Scan each line of the records for the word "XSHUT" and extract the ones that have it.

..........

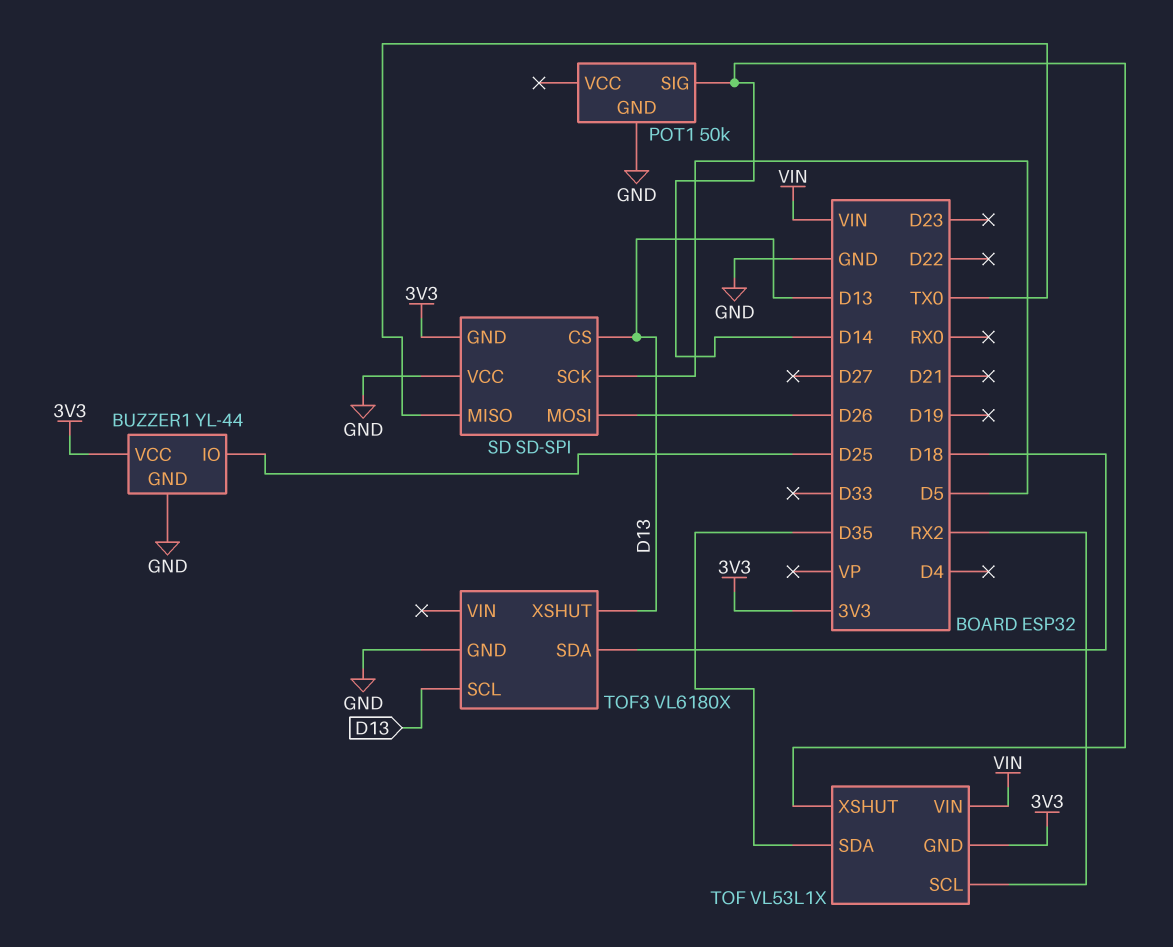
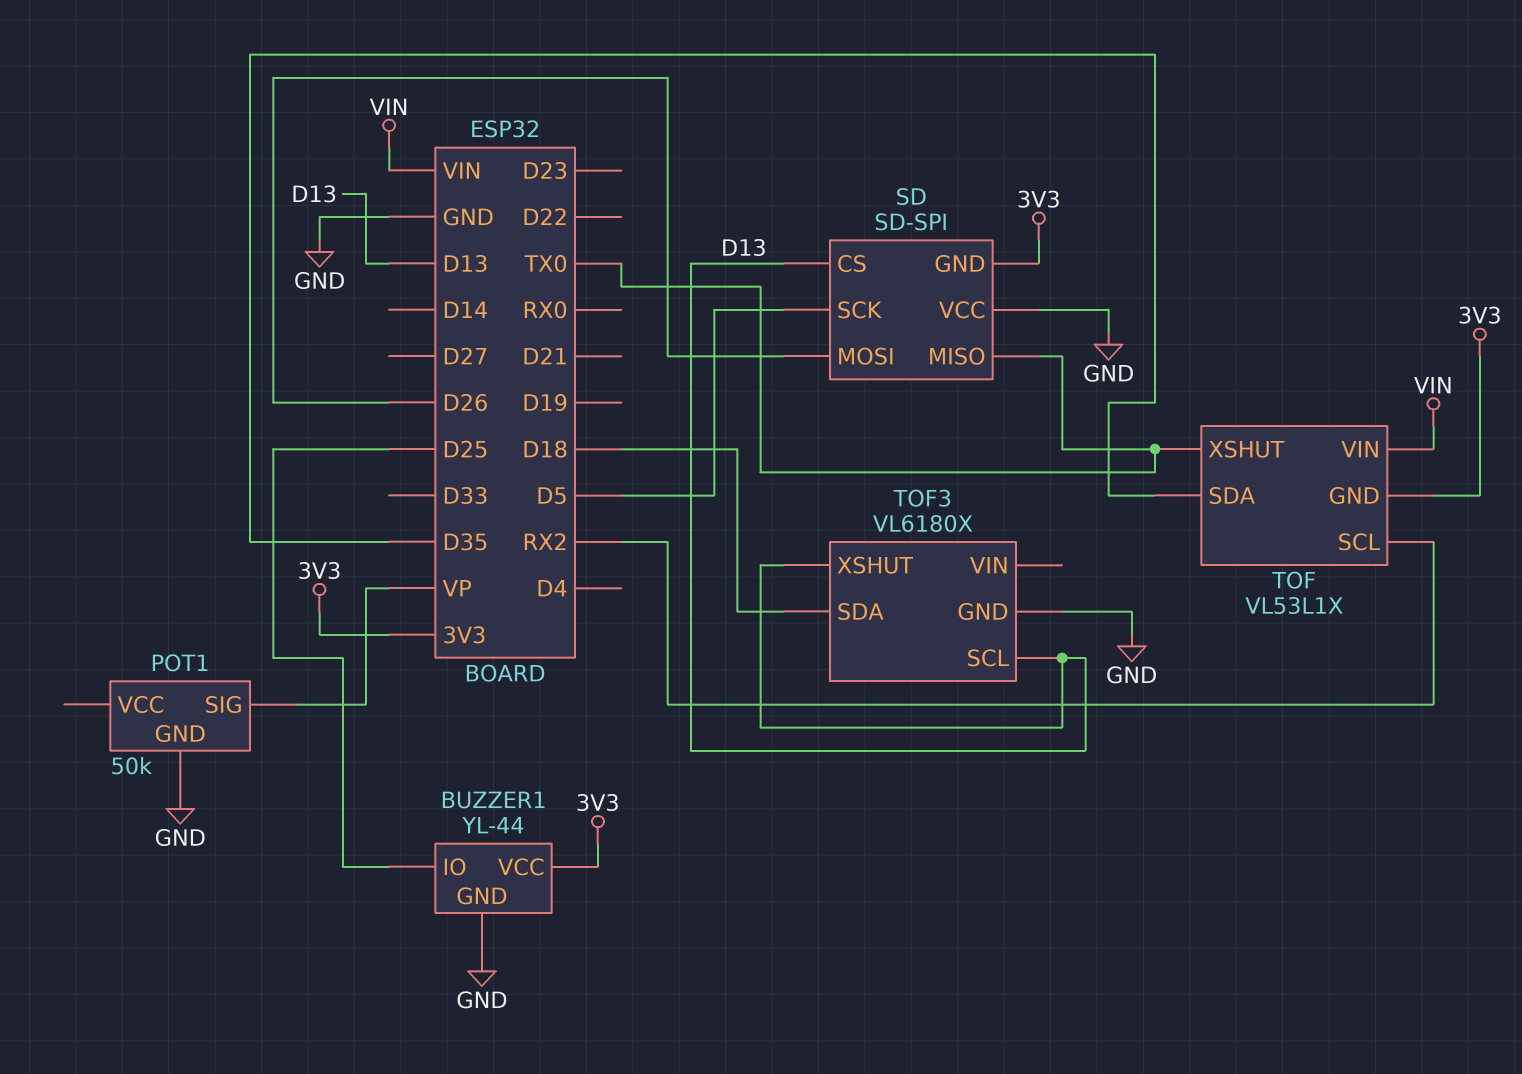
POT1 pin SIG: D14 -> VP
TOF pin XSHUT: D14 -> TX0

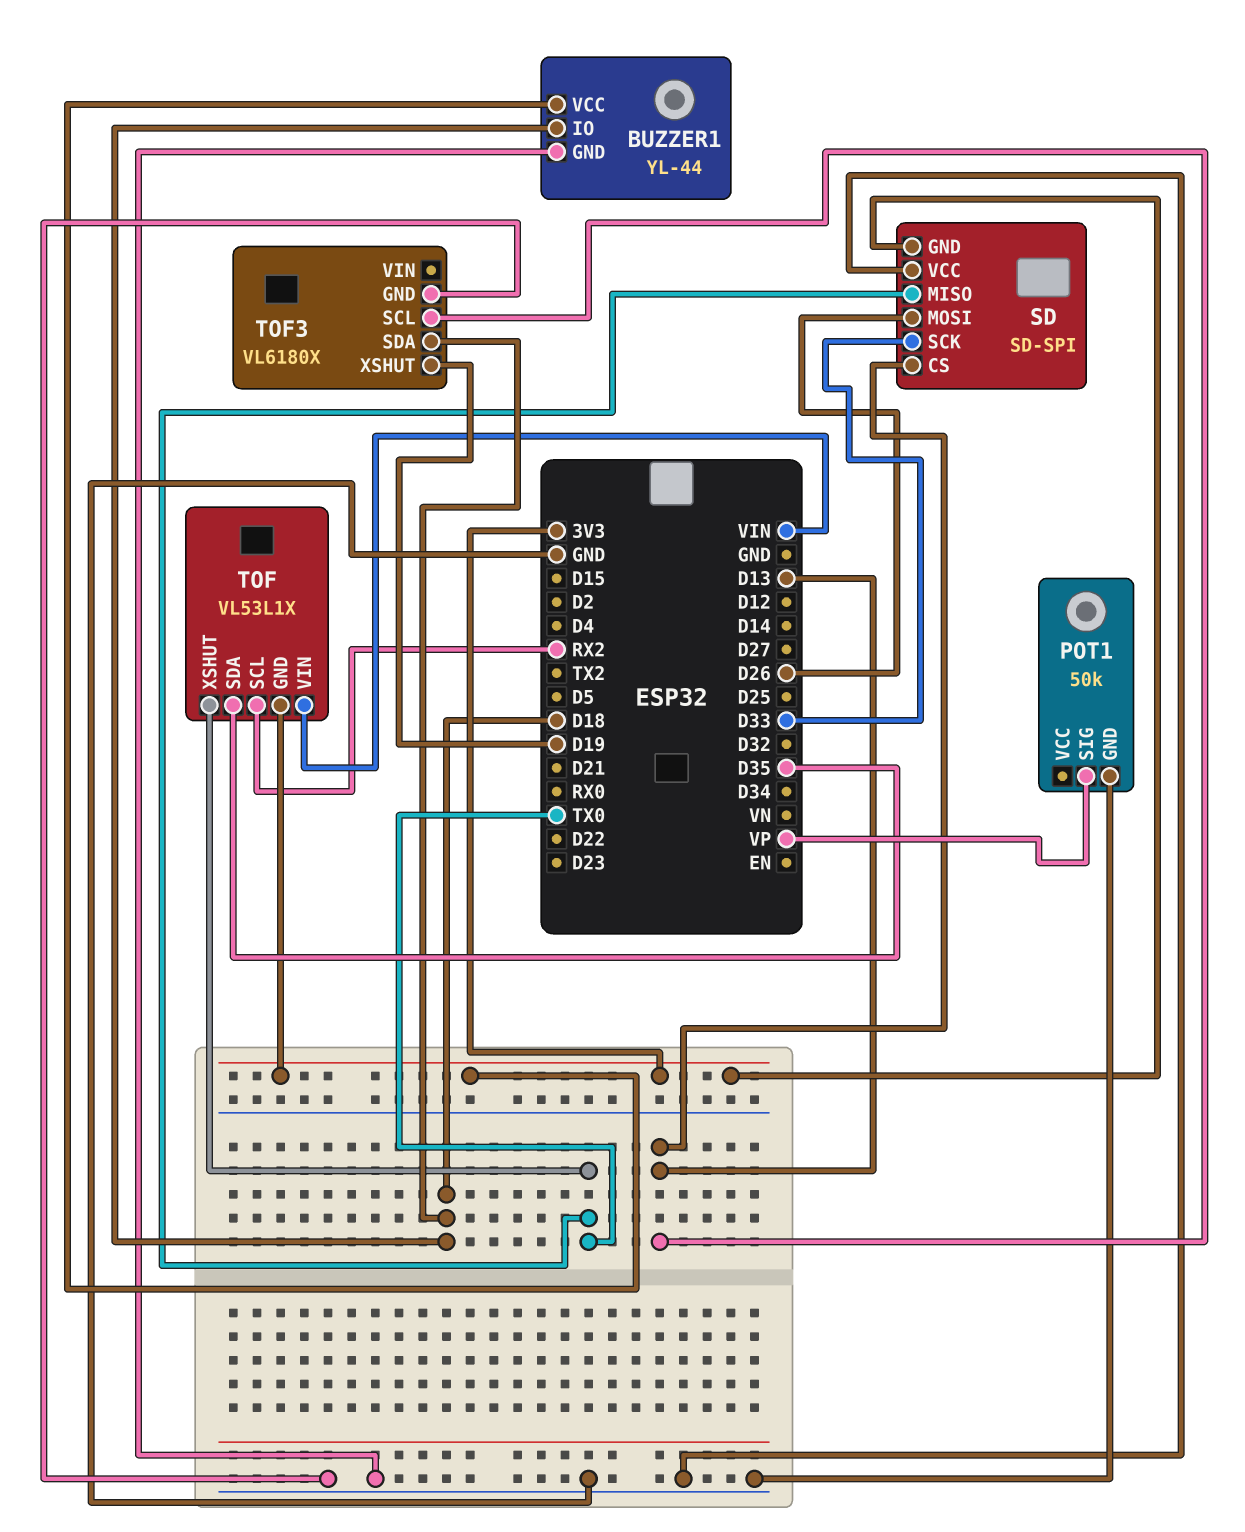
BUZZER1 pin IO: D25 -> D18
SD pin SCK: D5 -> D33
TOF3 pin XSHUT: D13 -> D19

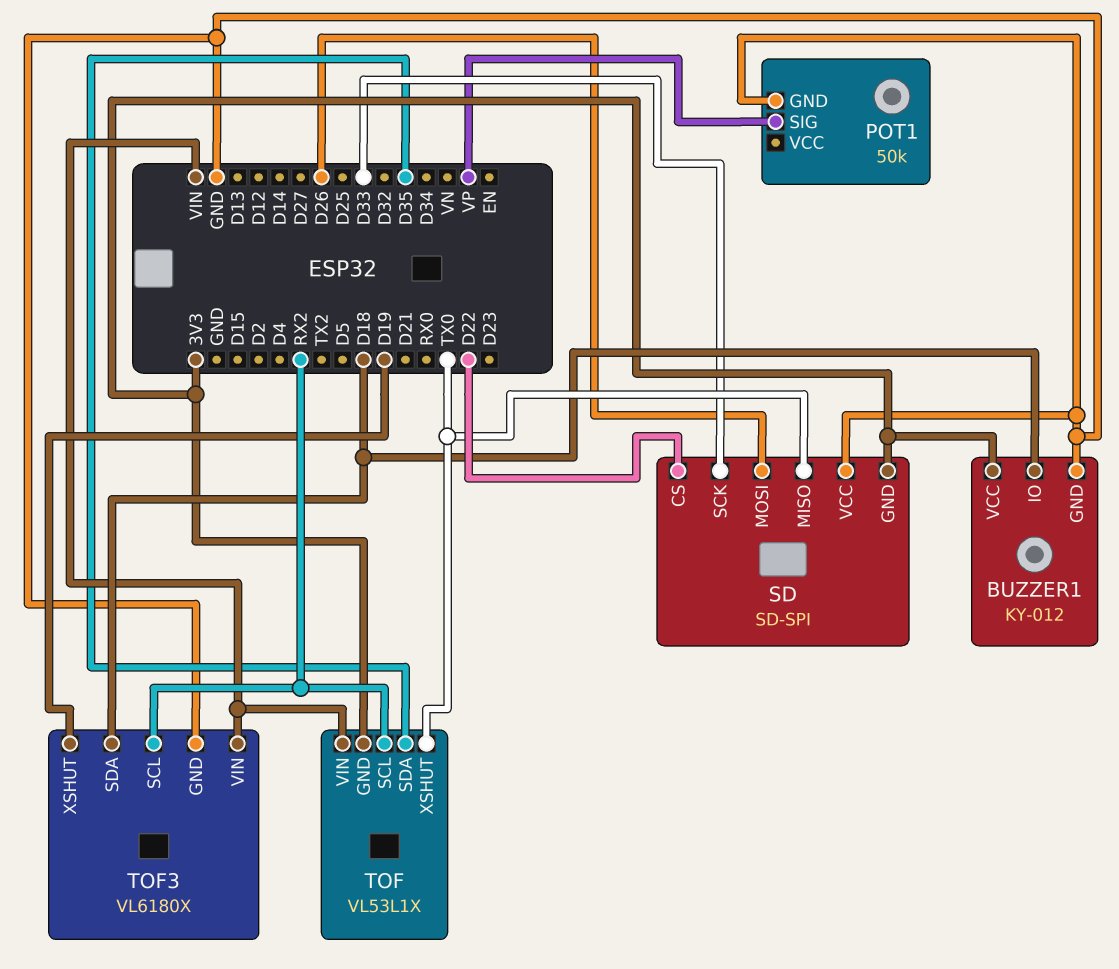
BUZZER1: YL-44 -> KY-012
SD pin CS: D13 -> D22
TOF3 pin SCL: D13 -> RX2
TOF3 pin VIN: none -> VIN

..........

» Exercise solution:
TOF pin XSHUT: D14 -> TX0
TOF3 pin XSHUT: D13 -> D19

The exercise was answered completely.